---------- Stored rows ----------

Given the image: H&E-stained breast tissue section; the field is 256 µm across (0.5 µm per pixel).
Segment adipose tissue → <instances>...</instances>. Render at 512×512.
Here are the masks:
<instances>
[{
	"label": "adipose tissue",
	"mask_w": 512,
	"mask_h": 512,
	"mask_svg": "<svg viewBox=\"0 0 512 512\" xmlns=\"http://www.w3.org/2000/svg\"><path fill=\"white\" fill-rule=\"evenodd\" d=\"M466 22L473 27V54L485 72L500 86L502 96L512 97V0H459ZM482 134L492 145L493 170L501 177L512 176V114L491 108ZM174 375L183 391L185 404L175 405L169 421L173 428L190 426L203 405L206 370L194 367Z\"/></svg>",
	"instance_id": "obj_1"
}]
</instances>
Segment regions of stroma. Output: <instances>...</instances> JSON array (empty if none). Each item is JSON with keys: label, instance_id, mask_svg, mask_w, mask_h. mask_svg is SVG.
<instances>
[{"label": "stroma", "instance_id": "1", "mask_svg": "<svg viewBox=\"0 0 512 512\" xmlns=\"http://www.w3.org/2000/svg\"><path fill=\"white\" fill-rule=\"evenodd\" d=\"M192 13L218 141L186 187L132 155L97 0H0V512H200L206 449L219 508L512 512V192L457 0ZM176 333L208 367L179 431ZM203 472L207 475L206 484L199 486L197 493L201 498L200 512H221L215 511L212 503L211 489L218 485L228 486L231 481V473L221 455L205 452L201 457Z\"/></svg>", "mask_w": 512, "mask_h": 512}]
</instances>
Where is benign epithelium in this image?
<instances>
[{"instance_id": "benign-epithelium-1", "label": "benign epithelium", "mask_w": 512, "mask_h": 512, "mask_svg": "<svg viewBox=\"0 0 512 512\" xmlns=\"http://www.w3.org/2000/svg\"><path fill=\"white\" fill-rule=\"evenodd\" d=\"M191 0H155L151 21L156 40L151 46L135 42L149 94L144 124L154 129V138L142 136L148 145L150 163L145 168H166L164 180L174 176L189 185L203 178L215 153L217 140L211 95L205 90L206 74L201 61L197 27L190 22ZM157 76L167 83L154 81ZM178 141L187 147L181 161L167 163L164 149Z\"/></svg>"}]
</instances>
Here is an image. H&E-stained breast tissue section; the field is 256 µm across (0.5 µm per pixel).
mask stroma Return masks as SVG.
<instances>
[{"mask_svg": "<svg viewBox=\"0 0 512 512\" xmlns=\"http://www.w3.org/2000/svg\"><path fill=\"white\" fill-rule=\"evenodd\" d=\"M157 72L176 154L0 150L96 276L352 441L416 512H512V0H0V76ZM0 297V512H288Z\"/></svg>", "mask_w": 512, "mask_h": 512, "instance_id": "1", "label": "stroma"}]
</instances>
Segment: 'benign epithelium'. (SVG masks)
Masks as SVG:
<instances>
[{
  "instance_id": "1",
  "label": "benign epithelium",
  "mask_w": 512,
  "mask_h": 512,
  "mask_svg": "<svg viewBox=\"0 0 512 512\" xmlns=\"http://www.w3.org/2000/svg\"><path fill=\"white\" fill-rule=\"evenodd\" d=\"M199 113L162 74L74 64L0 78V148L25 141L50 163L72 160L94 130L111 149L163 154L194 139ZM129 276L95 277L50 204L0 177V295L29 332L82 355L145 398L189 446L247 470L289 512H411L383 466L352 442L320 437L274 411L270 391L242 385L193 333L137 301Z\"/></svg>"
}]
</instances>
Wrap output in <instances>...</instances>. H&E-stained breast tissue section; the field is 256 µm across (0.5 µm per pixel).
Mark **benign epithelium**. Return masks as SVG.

----------

What the task requires: Quote the entire listing above exactly.

Task output:
Given the image: H&E-stained breast tissue section; the field is 256 µm across (0.5 µm per pixel).
Segment adipose tissue → <instances>...</instances>. Render at 512×512.
Here are the masks:
<instances>
[{
	"label": "adipose tissue",
	"mask_w": 512,
	"mask_h": 512,
	"mask_svg": "<svg viewBox=\"0 0 512 512\" xmlns=\"http://www.w3.org/2000/svg\"><path fill=\"white\" fill-rule=\"evenodd\" d=\"M466 22L473 27V54L485 72L500 86L502 96L512 97V0H459ZM482 134L492 145L493 170L501 177L512 176V114L491 108ZM174 375L183 391L185 404L175 405L169 421L173 428L190 426L203 405L206 370L194 367Z\"/></svg>",
	"instance_id": "obj_1"
}]
</instances>
Segment regions of stroma. Output: <instances>...</instances> JSON array (empty if none). Each item is JSON with keys: label, instance_id, mask_svg, mask_w, mask_h. mask_svg is SVG.
<instances>
[{"label": "stroma", "instance_id": "1", "mask_svg": "<svg viewBox=\"0 0 512 512\" xmlns=\"http://www.w3.org/2000/svg\"><path fill=\"white\" fill-rule=\"evenodd\" d=\"M192 13L218 141L186 187L132 155L97 0H0V512H200L206 449L219 508L512 512V192L457 0ZM176 333L208 367L179 431ZM203 472L207 475L206 484L199 486L197 493L201 498L200 512H221L215 511L212 503L211 489L218 485L228 486L231 481V473L221 455L205 452L201 457Z\"/></svg>", "mask_w": 512, "mask_h": 512}]
</instances>
Where is benign epithelium in this image?
<instances>
[{"instance_id": "benign-epithelium-1", "label": "benign epithelium", "mask_w": 512, "mask_h": 512, "mask_svg": "<svg viewBox=\"0 0 512 512\" xmlns=\"http://www.w3.org/2000/svg\"><path fill=\"white\" fill-rule=\"evenodd\" d=\"M191 0H155L151 21L156 40L151 46L135 42L149 94L144 124L154 129V138L142 136L148 145L150 163L145 168H166L164 180L174 176L189 185L203 178L215 153L217 140L211 95L205 90L206 74L201 61L197 27L190 22ZM157 76L167 83L154 81ZM178 141L187 147L181 161L167 163L164 149Z\"/></svg>"}]
</instances>
Here is an image. H&E-stained breast tissue section; the field is 256 µm across (0.5 µm per pixel).
mask stroma Return masks as SVG.
<instances>
[{"mask_svg": "<svg viewBox=\"0 0 512 512\" xmlns=\"http://www.w3.org/2000/svg\"><path fill=\"white\" fill-rule=\"evenodd\" d=\"M157 72L176 154L0 150L96 276L352 441L416 512H512V0H0V76ZM0 297V512H288Z\"/></svg>", "mask_w": 512, "mask_h": 512, "instance_id": "1", "label": "stroma"}]
</instances>
Segment: 'benign epithelium'. (SVG masks)
Masks as SVG:
<instances>
[{
  "instance_id": "1",
  "label": "benign epithelium",
  "mask_w": 512,
  "mask_h": 512,
  "mask_svg": "<svg viewBox=\"0 0 512 512\" xmlns=\"http://www.w3.org/2000/svg\"><path fill=\"white\" fill-rule=\"evenodd\" d=\"M199 113L162 74L74 64L0 78V148L25 141L50 163L72 160L94 130L111 149L163 154L194 139ZM129 276L95 277L50 204L0 177V295L29 332L82 355L145 398L189 446L247 470L289 512H411L383 466L352 442L320 437L274 411L270 391L242 385L193 333L137 301Z\"/></svg>"
}]
</instances>
Wrap output in <instances>...</instances>. H&E-stained breast tissue section; the field is 256 µm across (0.5 µm per pixel).
Mark **benign epithelium**. Return masks as SVG.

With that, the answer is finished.